■ Problem to solve ■
Copy out exactly, and only, the lines from the one containing "(495, 217) = (669, 477): yellow spool -> none" through the end of the entries. No pictures.

■ Data records ■
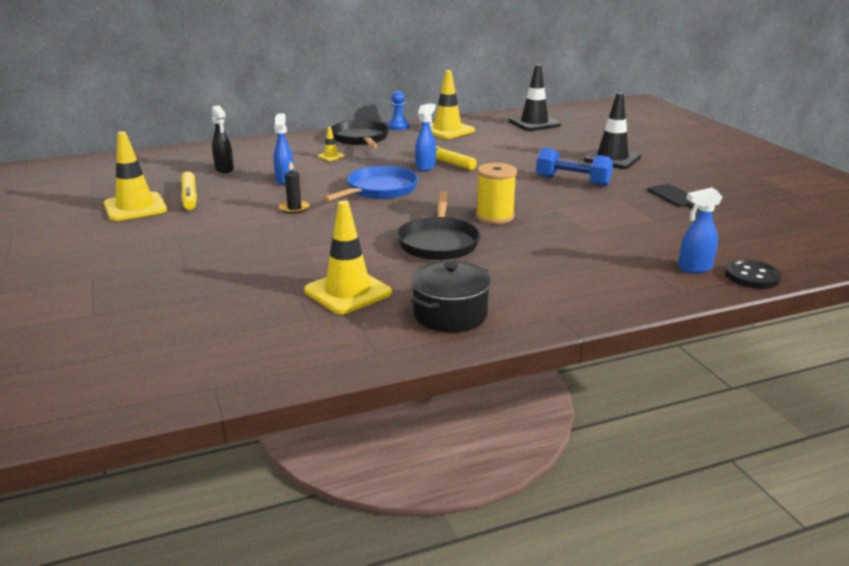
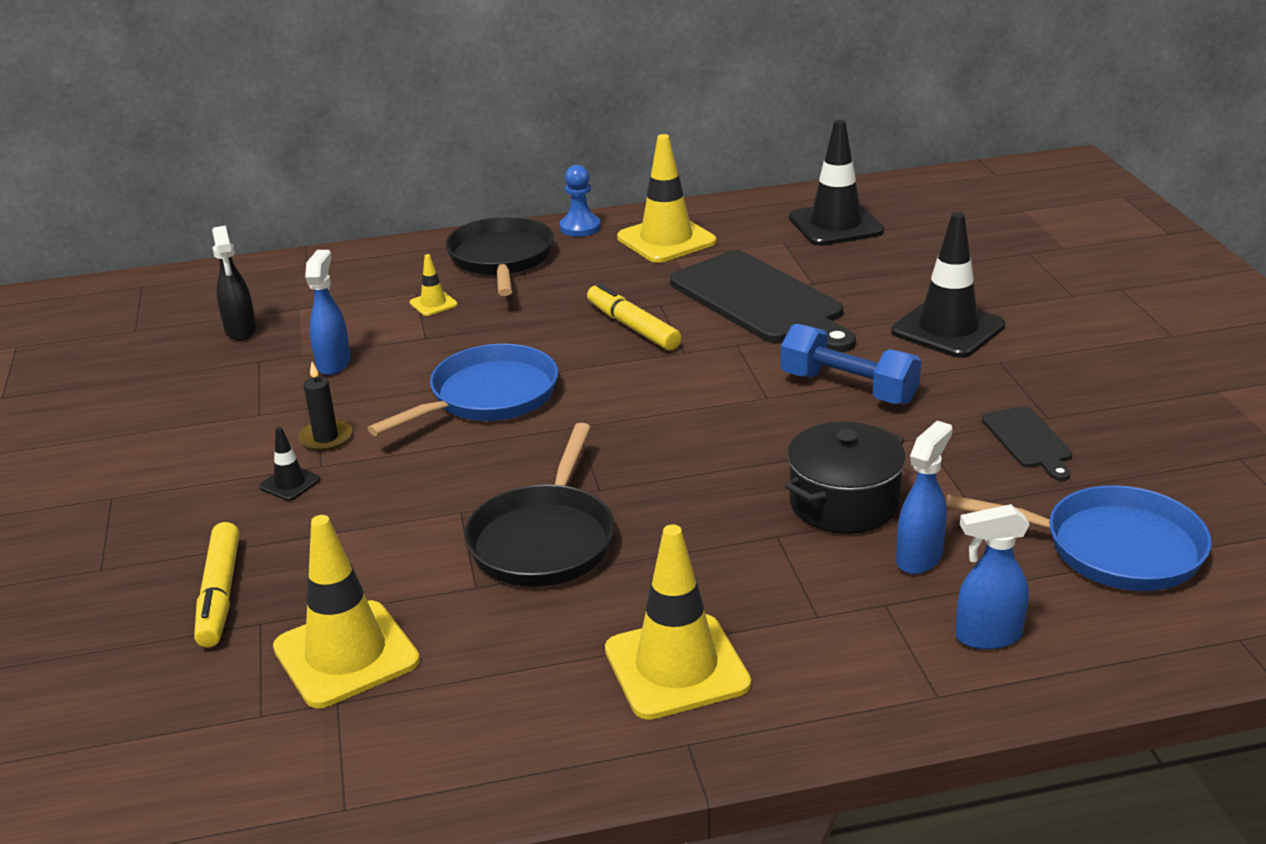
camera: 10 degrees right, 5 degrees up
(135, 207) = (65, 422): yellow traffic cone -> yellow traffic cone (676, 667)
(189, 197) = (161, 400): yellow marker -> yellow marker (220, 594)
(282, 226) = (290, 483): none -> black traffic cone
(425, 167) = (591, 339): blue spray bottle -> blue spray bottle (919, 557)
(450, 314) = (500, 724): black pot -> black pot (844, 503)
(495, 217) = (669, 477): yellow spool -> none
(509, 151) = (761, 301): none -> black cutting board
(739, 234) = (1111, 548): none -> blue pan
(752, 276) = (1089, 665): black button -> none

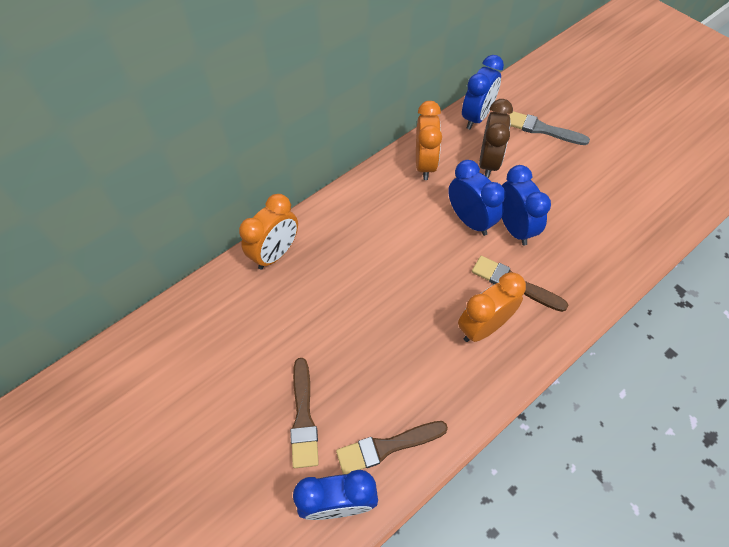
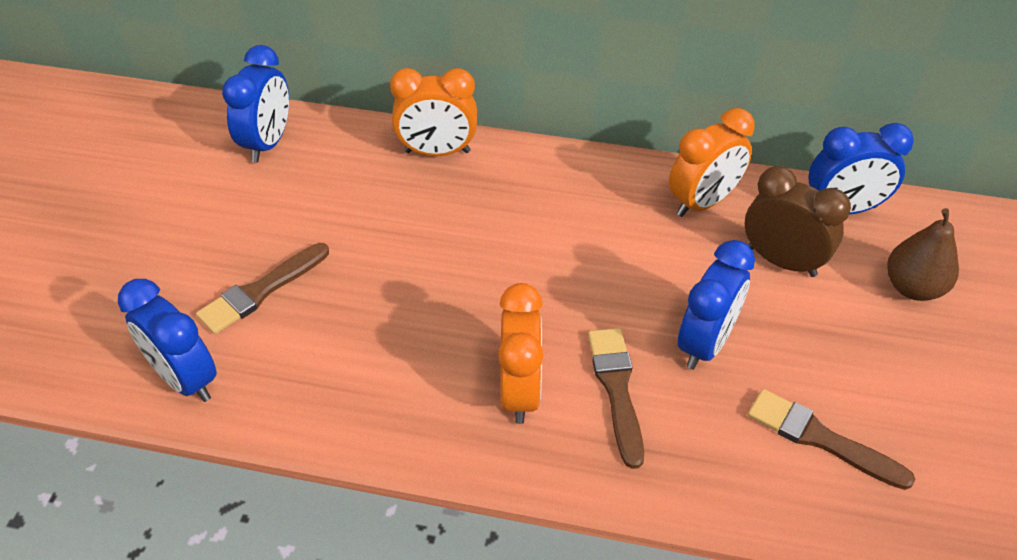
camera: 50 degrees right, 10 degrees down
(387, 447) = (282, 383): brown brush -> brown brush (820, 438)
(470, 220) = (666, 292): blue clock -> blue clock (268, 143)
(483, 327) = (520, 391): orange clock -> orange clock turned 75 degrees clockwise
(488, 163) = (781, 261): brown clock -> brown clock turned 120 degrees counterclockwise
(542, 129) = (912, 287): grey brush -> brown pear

■ Response for this exercise ■
(495, 217) = (669, 477): yellow spool -> none
(509, 151) = (761, 301): none -> black cutting board
(739, 234) = (1111, 548): none -> blue pan
(752, 276) = (1089, 665): black button -> none

camera: 50 degrees right, 10 degrees down
(387, 447) = (282, 383): brown brush -> brown brush (820, 438)
(470, 220) = (666, 292): blue clock -> blue clock (268, 143)
(483, 327) = (520, 391): orange clock -> orange clock turned 75 degrees clockwise
(488, 163) = (781, 261): brown clock -> brown clock turned 120 degrees counterclockwise
(542, 129) = (912, 287): grey brush -> brown pear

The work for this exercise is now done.